▸ Exercise directions: The exercise asks you to copy every line below in which "plus" appears.

▸ Raw data:
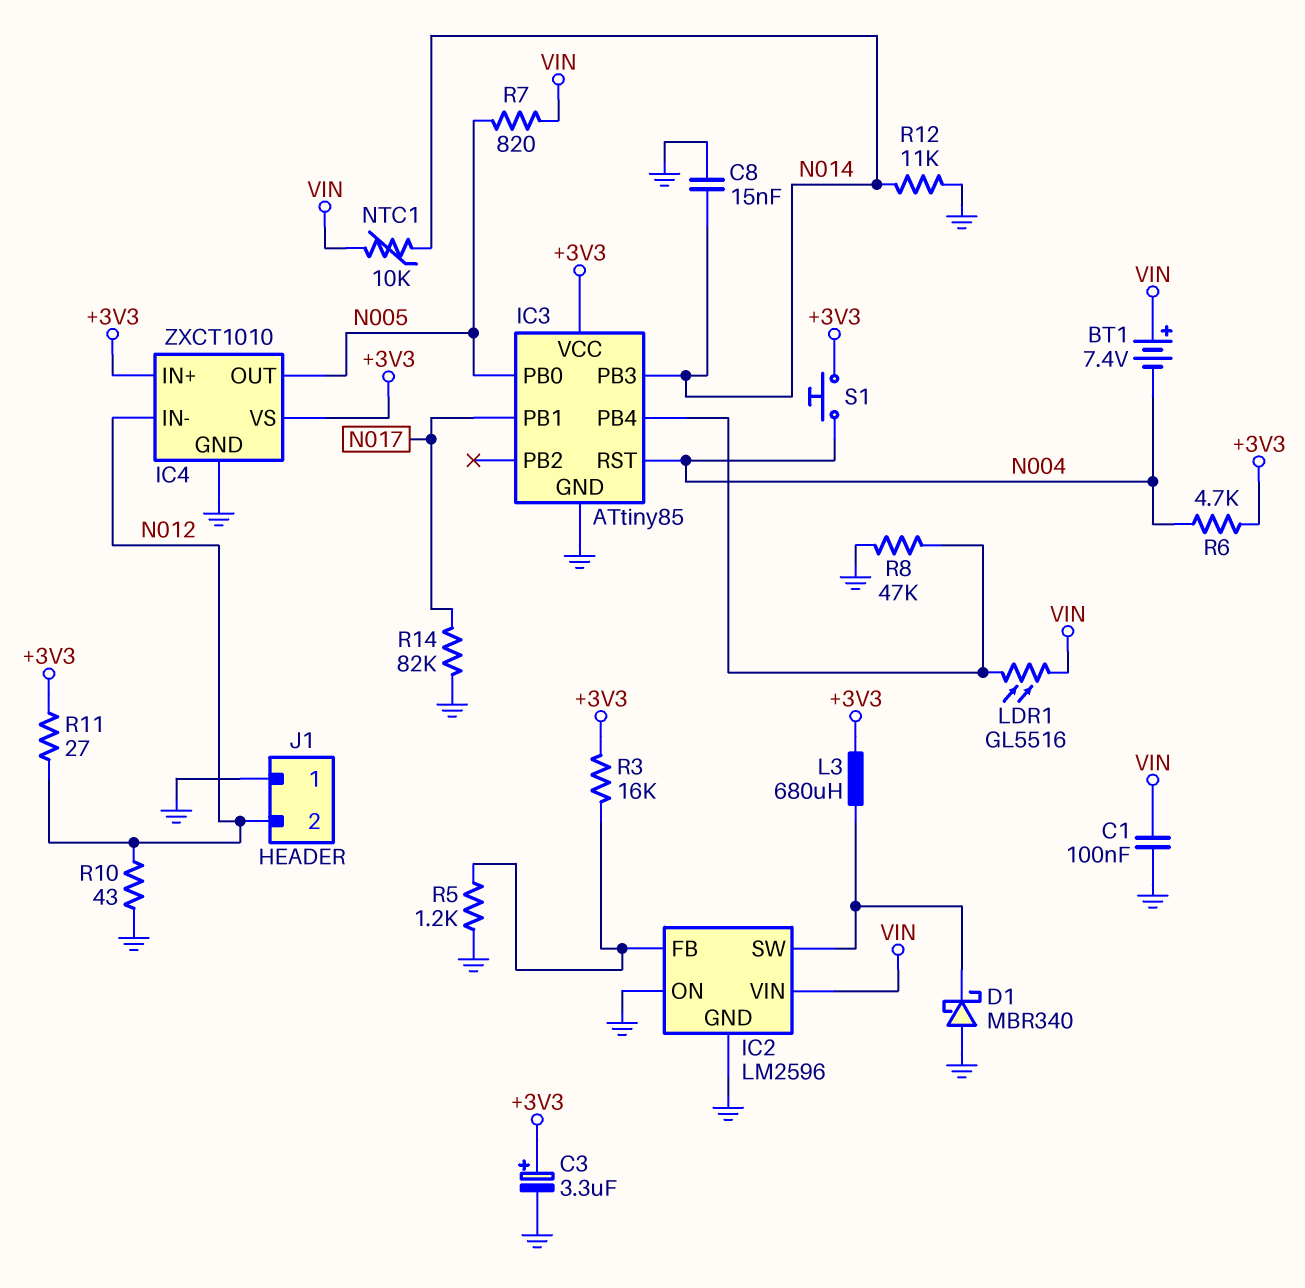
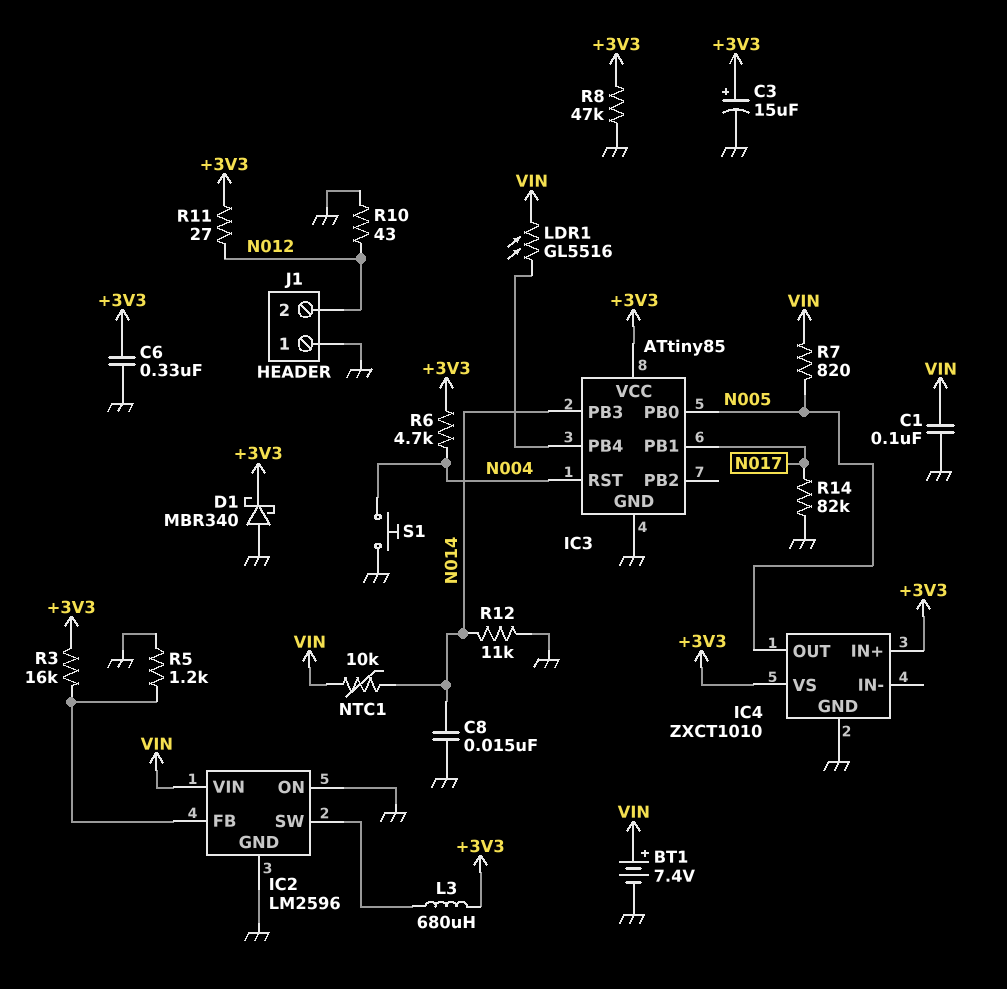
BT1: 7.4V (plus VIN, minus N004) -> 7.4V (plus VIN, minus GND)
C3: 3.3uF (plus +3V3, minus GND) -> 15uF (plus +3V3, minus GND)
C6: none -> 330nF (+3V3, GND)
D1: schottky MBR340 (A GND, K IC2/SW) -> schottky MBR340 (A GND, K +3V3)
IC4 pin IN-: N012 -> none
R8: 47k (GND, IC3/PB4) -> 47k (+3V3, GND)
S1: button (+3V3, N004) -> button (GND, N004)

▸ Answer for the task:
BT1: 7.4V (plus VIN, minus N004) -> 7.4V (plus VIN, minus GND)
C3: 3.3uF (plus +3V3, minus GND) -> 15uF (plus +3V3, minus GND)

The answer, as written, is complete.